Your task | If a line in the records below contains the word "black", copy it out.

*** Opening of Records for the exercise ***

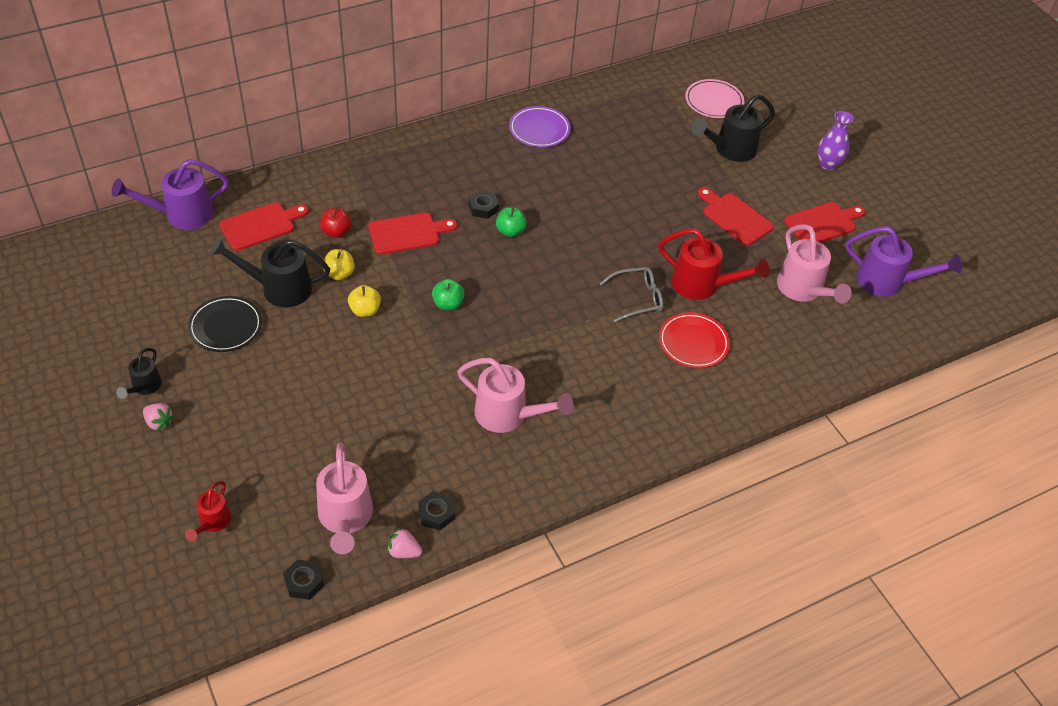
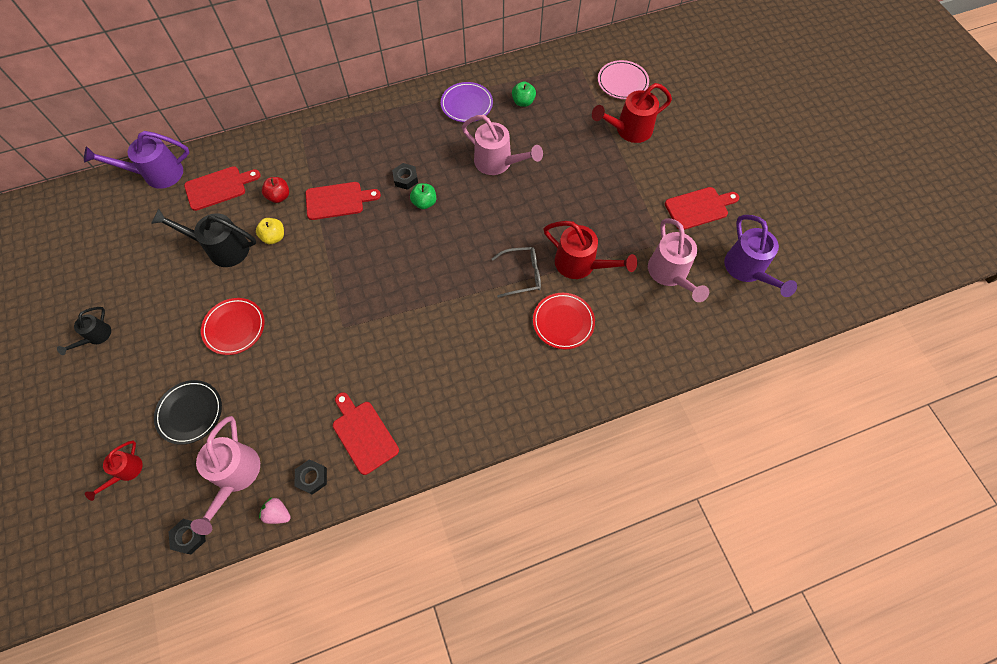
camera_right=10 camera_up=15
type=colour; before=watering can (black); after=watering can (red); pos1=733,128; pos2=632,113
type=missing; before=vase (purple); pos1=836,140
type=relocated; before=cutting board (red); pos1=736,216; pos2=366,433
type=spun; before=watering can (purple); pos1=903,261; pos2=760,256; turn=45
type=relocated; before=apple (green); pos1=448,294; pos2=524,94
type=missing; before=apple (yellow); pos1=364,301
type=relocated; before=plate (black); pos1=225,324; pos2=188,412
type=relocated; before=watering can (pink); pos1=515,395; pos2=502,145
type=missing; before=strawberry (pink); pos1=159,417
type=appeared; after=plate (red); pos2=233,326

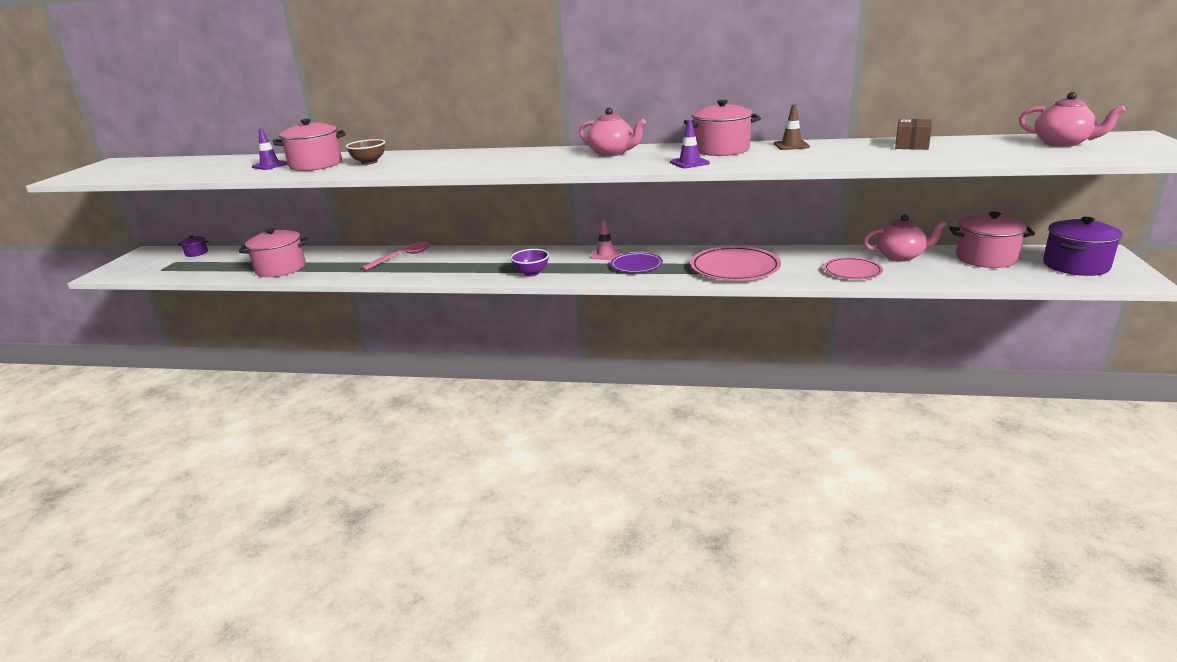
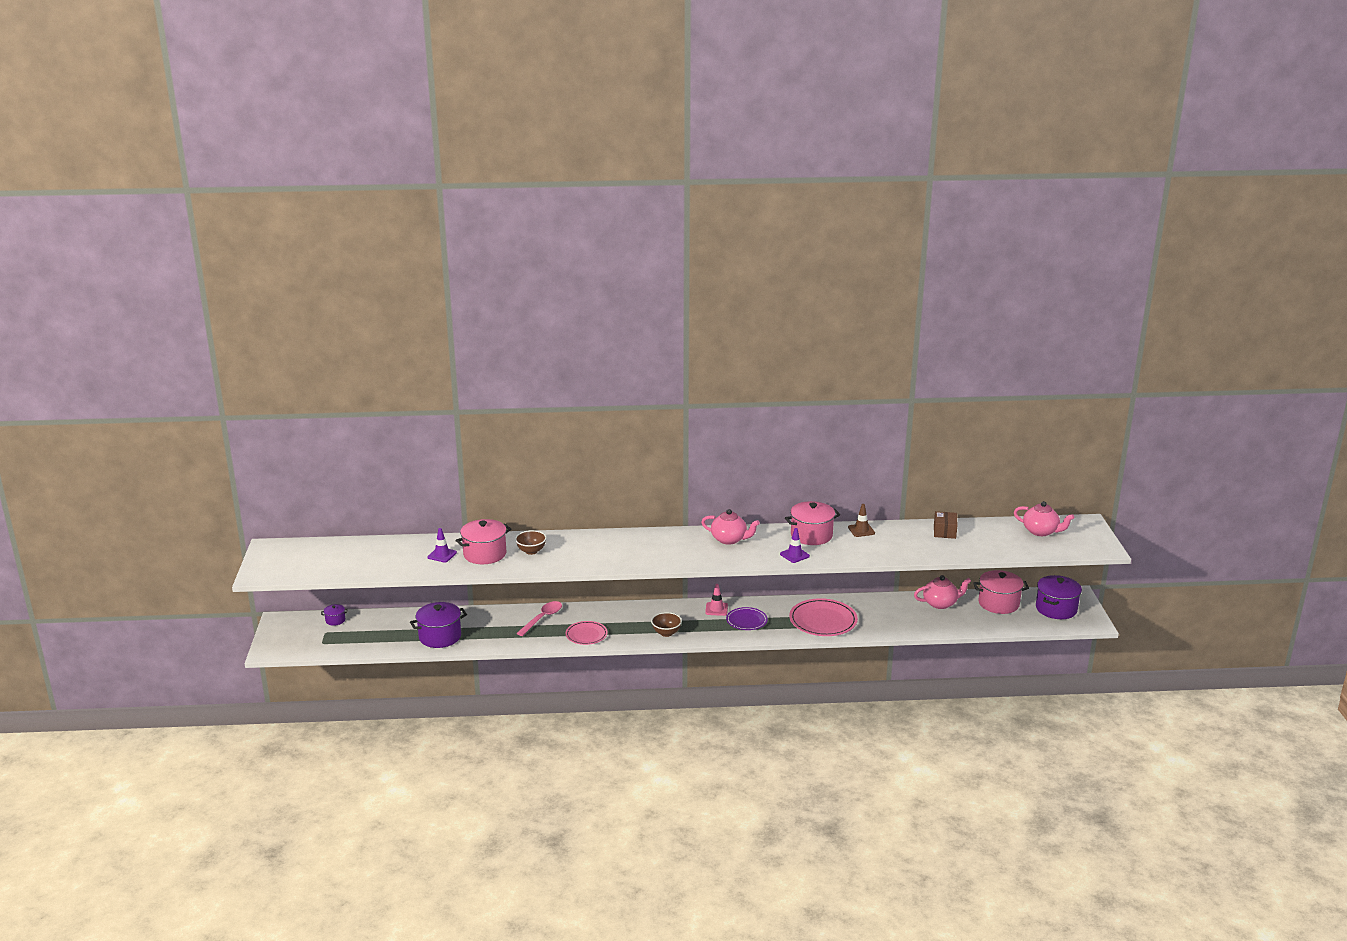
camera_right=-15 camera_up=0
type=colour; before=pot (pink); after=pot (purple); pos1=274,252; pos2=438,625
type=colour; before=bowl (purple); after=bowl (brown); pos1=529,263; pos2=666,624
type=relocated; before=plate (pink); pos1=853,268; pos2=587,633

*** Close of Records for the exercise ***
*** Opening of Records for the exercise ***

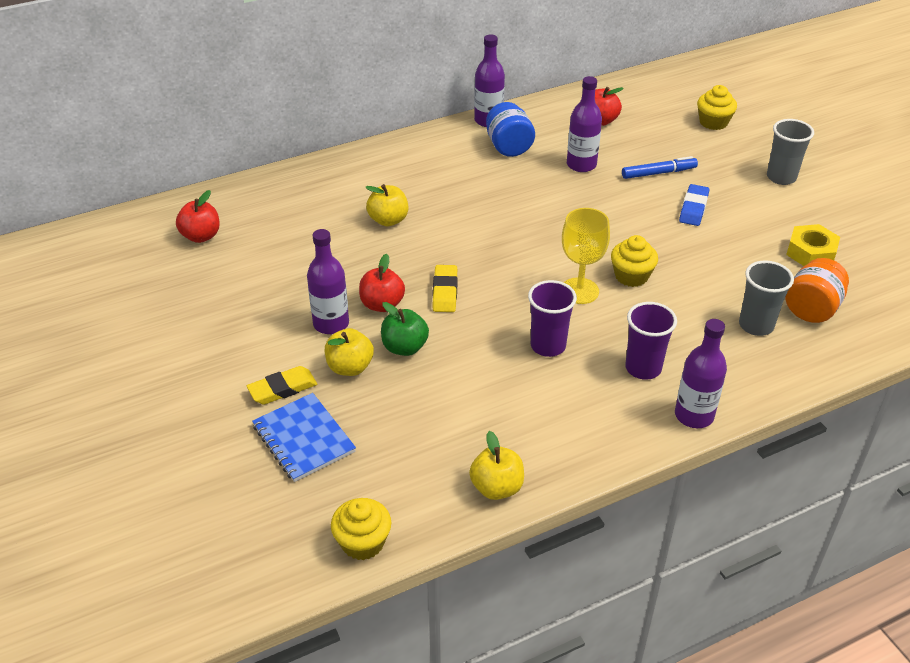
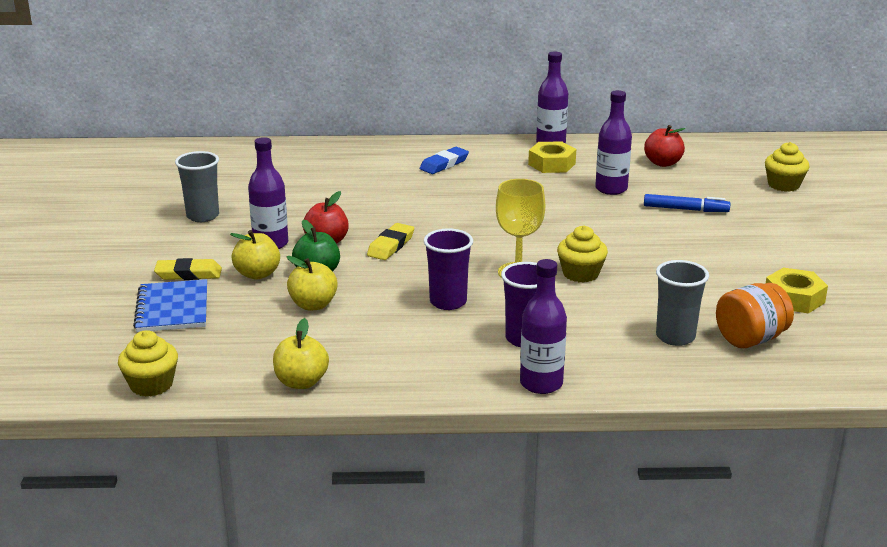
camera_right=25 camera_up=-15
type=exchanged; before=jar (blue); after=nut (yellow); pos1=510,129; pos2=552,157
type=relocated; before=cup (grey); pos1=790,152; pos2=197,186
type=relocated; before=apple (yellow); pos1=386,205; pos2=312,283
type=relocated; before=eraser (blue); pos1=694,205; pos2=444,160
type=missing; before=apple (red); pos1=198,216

*** Close of Records for the exercise ***

Written response |
type=colour; before=watering can (black); after=watering can (red); pos1=733,128; pos2=632,113
type=relocated; before=plate (black); pos1=225,324; pos2=188,412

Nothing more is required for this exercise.